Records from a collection
'''

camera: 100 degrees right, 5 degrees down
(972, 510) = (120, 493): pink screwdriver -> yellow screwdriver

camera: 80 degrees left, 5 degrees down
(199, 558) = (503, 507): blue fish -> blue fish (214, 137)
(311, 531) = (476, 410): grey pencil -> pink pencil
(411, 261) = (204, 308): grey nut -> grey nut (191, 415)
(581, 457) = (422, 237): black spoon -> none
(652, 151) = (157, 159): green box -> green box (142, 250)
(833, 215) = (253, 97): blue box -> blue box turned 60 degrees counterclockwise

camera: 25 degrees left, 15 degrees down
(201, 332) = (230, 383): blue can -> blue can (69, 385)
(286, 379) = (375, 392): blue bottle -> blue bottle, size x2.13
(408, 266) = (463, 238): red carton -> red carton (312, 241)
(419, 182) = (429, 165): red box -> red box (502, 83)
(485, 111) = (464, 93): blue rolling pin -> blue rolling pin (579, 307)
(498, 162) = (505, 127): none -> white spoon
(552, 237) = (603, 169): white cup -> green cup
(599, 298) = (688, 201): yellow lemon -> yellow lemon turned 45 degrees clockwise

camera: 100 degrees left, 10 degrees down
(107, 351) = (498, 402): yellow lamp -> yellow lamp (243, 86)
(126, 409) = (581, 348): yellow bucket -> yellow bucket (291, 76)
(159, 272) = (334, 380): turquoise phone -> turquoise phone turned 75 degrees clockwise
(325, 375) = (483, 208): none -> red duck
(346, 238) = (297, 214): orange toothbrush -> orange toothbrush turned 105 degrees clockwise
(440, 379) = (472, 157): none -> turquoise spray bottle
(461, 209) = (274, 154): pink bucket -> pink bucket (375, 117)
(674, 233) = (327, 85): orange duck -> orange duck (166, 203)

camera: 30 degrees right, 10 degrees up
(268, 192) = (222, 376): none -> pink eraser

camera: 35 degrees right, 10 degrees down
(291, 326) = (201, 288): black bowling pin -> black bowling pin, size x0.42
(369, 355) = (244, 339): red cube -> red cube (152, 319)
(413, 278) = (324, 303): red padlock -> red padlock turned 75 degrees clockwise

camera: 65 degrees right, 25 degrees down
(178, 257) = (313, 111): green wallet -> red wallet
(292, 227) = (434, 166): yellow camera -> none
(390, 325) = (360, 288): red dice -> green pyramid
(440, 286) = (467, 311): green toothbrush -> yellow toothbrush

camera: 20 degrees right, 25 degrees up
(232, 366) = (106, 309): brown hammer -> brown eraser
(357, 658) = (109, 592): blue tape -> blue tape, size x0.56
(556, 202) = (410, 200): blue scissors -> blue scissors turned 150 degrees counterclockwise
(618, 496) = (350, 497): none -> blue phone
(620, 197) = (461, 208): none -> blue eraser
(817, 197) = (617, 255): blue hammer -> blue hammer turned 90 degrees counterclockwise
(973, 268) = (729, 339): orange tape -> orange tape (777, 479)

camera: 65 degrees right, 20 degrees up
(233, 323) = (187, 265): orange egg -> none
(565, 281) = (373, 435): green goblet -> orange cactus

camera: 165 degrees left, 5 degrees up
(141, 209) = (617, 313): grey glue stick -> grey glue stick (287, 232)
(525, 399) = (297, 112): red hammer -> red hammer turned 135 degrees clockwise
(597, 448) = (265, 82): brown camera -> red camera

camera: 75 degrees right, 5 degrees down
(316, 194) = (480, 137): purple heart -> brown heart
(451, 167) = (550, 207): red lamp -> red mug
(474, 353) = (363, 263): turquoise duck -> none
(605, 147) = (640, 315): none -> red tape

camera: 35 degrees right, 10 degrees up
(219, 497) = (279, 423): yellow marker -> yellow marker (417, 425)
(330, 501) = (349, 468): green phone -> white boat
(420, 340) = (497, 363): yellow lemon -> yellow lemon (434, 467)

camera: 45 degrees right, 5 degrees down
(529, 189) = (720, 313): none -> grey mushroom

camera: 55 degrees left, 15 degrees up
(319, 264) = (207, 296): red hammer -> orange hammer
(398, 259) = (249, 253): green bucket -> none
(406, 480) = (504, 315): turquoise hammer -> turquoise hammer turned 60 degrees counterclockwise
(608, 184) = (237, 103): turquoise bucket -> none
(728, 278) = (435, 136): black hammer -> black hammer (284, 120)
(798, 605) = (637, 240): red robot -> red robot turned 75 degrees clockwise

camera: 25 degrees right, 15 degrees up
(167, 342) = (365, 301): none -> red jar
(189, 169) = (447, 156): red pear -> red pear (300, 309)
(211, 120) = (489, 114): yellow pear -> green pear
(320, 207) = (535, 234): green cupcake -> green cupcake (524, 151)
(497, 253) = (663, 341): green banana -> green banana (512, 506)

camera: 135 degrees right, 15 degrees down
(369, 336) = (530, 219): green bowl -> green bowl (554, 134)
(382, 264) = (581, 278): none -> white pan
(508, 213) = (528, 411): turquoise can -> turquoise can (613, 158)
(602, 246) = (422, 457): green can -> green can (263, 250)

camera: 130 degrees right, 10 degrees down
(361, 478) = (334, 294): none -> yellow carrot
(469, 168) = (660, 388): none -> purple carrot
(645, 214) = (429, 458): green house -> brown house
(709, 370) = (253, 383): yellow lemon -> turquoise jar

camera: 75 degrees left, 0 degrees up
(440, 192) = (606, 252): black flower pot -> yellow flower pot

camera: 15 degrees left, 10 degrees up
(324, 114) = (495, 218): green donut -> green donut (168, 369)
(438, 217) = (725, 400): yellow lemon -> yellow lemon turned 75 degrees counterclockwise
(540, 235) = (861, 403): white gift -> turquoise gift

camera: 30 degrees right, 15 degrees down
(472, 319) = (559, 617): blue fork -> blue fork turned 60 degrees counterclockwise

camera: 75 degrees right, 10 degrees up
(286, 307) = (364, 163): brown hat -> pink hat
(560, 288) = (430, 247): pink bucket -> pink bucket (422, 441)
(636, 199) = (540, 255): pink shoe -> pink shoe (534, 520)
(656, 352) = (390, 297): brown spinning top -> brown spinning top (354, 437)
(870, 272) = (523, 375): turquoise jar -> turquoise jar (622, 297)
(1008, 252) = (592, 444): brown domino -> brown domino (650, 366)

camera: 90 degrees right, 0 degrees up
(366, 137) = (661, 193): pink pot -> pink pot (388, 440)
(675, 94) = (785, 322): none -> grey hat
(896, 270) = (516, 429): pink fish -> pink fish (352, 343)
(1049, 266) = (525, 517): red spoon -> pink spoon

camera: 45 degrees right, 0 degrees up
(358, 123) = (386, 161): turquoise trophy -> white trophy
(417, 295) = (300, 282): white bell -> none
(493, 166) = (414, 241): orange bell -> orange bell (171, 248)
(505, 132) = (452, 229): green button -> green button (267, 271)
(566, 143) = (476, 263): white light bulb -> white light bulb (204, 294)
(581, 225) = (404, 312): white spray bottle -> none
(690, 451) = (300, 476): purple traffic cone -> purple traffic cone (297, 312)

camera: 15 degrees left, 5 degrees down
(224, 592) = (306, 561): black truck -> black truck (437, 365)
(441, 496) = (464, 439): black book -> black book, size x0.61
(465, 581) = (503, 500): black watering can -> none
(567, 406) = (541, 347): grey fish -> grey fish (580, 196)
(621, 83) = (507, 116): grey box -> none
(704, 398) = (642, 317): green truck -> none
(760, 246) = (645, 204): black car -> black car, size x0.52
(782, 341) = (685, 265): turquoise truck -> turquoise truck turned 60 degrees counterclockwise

'''

Repeat all the records without altering a single word.

Final answer
camera: 100 degrees right, 5 degrees down
(972, 510) = (120, 493): pink screwdriver -> yellow screwdriver

camera: 80 degrees left, 5 degrees down
(199, 558) = (503, 507): blue fish -> blue fish (214, 137)
(311, 531) = (476, 410): grey pencil -> pink pencil
(411, 261) = (204, 308): grey nut -> grey nut (191, 415)
(581, 457) = (422, 237): black spoon -> none
(652, 151) = (157, 159): green box -> green box (142, 250)
(833, 215) = (253, 97): blue box -> blue box turned 60 degrees counterclockwise

camera: 25 degrees left, 15 degrees down
(201, 332) = (230, 383): blue can -> blue can (69, 385)
(286, 379) = (375, 392): blue bottle -> blue bottle, size x2.13
(408, 266) = (463, 238): red carton -> red carton (312, 241)
(419, 182) = (429, 165): red box -> red box (502, 83)
(485, 111) = (464, 93): blue rolling pin -> blue rolling pin (579, 307)
(498, 162) = (505, 127): none -> white spoon
(552, 237) = (603, 169): white cup -> green cup
(599, 298) = (688, 201): yellow lemon -> yellow lemon turned 45 degrees clockwise

camera: 100 degrees left, 10 degrees down
(107, 351) = (498, 402): yellow lamp -> yellow lamp (243, 86)
(126, 409) = (581, 348): yellow bucket -> yellow bucket (291, 76)
(159, 272) = (334, 380): turquoise phone -> turquoise phone turned 75 degrees clockwise
(325, 375) = (483, 208): none -> red duck
(346, 238) = (297, 214): orange toothbrush -> orange toothbrush turned 105 degrees clockwise
(440, 379) = (472, 157): none -> turquoise spray bottle
(461, 209) = (274, 154): pink bucket -> pink bucket (375, 117)
(674, 233) = (327, 85): orange duck -> orange duck (166, 203)

camera: 30 degrees right, 10 degrees up
(268, 192) = (222, 376): none -> pink eraser

camera: 35 degrees right, 10 degrees down
(291, 326) = (201, 288): black bowling pin -> black bowling pin, size x0.42
(369, 355) = (244, 339): red cube -> red cube (152, 319)
(413, 278) = (324, 303): red padlock -> red padlock turned 75 degrees clockwise

camera: 65 degrees right, 25 degrees down
(178, 257) = (313, 111): green wallet -> red wallet
(292, 227) = (434, 166): yellow camera -> none
(390, 325) = (360, 288): red dice -> green pyramid
(440, 286) = (467, 311): green toothbrush -> yellow toothbrush

camera: 20 degrees right, 25 degrees up
(232, 366) = (106, 309): brown hammer -> brown eraser
(357, 658) = (109, 592): blue tape -> blue tape, size x0.56
(556, 202) = (410, 200): blue scissors -> blue scissors turned 150 degrees counterclockwise
(618, 496) = (350, 497): none -> blue phone
(620, 197) = (461, 208): none -> blue eraser
(817, 197) = (617, 255): blue hammer -> blue hammer turned 90 degrees counterclockwise
(973, 268) = (729, 339): orange tape -> orange tape (777, 479)

camera: 65 degrees right, 20 degrees up
(233, 323) = (187, 265): orange egg -> none
(565, 281) = (373, 435): green goblet -> orange cactus

camera: 165 degrees left, 5 degrees up
(141, 209) = (617, 313): grey glue stick -> grey glue stick (287, 232)
(525, 399) = (297, 112): red hammer -> red hammer turned 135 degrees clockwise
(597, 448) = (265, 82): brown camera -> red camera

camera: 75 degrees right, 5 degrees down
(316, 194) = (480, 137): purple heart -> brown heart
(451, 167) = (550, 207): red lamp -> red mug
(474, 353) = (363, 263): turquoise duck -> none
(605, 147) = (640, 315): none -> red tape

camera: 35 degrees right, 10 degrees up
(219, 497) = (279, 423): yellow marker -> yellow marker (417, 425)
(330, 501) = (349, 468): green phone -> white boat
(420, 340) = (497, 363): yellow lemon -> yellow lemon (434, 467)

camera: 45 degrees right, 5 degrees down
(529, 189) = (720, 313): none -> grey mushroom

camera: 55 degrees left, 15 degrees up
(319, 264) = (207, 296): red hammer -> orange hammer
(398, 259) = (249, 253): green bucket -> none
(406, 480) = (504, 315): turquoise hammer -> turquoise hammer turned 60 degrees counterclockwise
(608, 184) = (237, 103): turquoise bucket -> none
(728, 278) = (435, 136): black hammer -> black hammer (284, 120)
(798, 605) = (637, 240): red robot -> red robot turned 75 degrees clockwise

camera: 25 degrees right, 15 degrees up
(167, 342) = (365, 301): none -> red jar
(189, 169) = (447, 156): red pear -> red pear (300, 309)
(211, 120) = (489, 114): yellow pear -> green pear
(320, 207) = (535, 234): green cupcake -> green cupcake (524, 151)
(497, 253) = (663, 341): green banana -> green banana (512, 506)

camera: 135 degrees right, 15 degrees down
(369, 336) = (530, 219): green bowl -> green bowl (554, 134)
(382, 264) = (581, 278): none -> white pan
(508, 213) = (528, 411): turquoise can -> turquoise can (613, 158)
(602, 246) = (422, 457): green can -> green can (263, 250)

camera: 130 degrees right, 10 degrees down
(361, 478) = (334, 294): none -> yellow carrot
(469, 168) = (660, 388): none -> purple carrot
(645, 214) = (429, 458): green house -> brown house
(709, 370) = (253, 383): yellow lemon -> turquoise jar

camera: 75 degrees left, 0 degrees up
(440, 192) = (606, 252): black flower pot -> yellow flower pot

camera: 15 degrees left, 10 degrees up
(324, 114) = (495, 218): green donut -> green donut (168, 369)
(438, 217) = (725, 400): yellow lemon -> yellow lemon turned 75 degrees counterclockwise
(540, 235) = (861, 403): white gift -> turquoise gift

camera: 30 degrees right, 15 degrees down
(472, 319) = (559, 617): blue fork -> blue fork turned 60 degrees counterclockwise

camera: 75 degrees right, 10 degrees up
(286, 307) = (364, 163): brown hat -> pink hat
(560, 288) = (430, 247): pink bucket -> pink bucket (422, 441)
(636, 199) = (540, 255): pink shoe -> pink shoe (534, 520)
(656, 352) = (390, 297): brown spinning top -> brown spinning top (354, 437)
(870, 272) = (523, 375): turquoise jar -> turquoise jar (622, 297)
(1008, 252) = (592, 444): brown domino -> brown domino (650, 366)

camera: 90 degrees right, 0 degrees up
(366, 137) = (661, 193): pink pot -> pink pot (388, 440)
(675, 94) = (785, 322): none -> grey hat
(896, 270) = (516, 429): pink fish -> pink fish (352, 343)
(1049, 266) = (525, 517): red spoon -> pink spoon

camera: 45 degrees right, 0 degrees up
(358, 123) = (386, 161): turquoise trophy -> white trophy
(417, 295) = (300, 282): white bell -> none
(493, 166) = (414, 241): orange bell -> orange bell (171, 248)
(505, 132) = (452, 229): green button -> green button (267, 271)
(566, 143) = (476, 263): white light bulb -> white light bulb (204, 294)
(581, 225) = (404, 312): white spray bottle -> none
(690, 451) = (300, 476): purple traffic cone -> purple traffic cone (297, 312)

camera: 15 degrees left, 5 degrees down
(224, 592) = (306, 561): black truck -> black truck (437, 365)
(441, 496) = (464, 439): black book -> black book, size x0.61
(465, 581) = (503, 500): black watering can -> none
(567, 406) = (541, 347): grey fish -> grey fish (580, 196)
(621, 83) = (507, 116): grey box -> none
(704, 398) = (642, 317): green truck -> none
(760, 246) = (645, 204): black car -> black car, size x0.52
(782, 341) = (685, 265): turquoise truck -> turquoise truck turned 60 degrees counterclockwise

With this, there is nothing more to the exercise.